##### Record set

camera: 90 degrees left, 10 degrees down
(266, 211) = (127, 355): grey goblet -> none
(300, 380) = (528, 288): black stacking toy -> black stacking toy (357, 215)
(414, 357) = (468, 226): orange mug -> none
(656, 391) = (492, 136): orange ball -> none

##########
##### Record set

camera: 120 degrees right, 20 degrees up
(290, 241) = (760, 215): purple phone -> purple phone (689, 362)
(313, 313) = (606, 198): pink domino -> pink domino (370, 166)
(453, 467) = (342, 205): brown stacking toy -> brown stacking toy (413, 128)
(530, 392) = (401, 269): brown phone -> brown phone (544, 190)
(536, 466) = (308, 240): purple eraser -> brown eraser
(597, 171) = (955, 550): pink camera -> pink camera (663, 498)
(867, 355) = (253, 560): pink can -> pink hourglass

##########

*To do*
As the answer, set down only the lines from the data above between the one holding "camera: 120 degrees right, 20 degrees up" and the one holding "(867, 355) = (253, 560): pink", inclusive, exactly as they read.

*Exercise result*
camera: 120 degrees right, 20 degrees up
(290, 241) = (760, 215): purple phone -> purple phone (689, 362)
(313, 313) = (606, 198): pink domino -> pink domino (370, 166)
(453, 467) = (342, 205): brown stacking toy -> brown stacking toy (413, 128)
(530, 392) = (401, 269): brown phone -> brown phone (544, 190)
(536, 466) = (308, 240): purple eraser -> brown eraser
(597, 171) = (955, 550): pink camera -> pink camera (663, 498)
(867, 355) = (253, 560): pink can -> pink hourglass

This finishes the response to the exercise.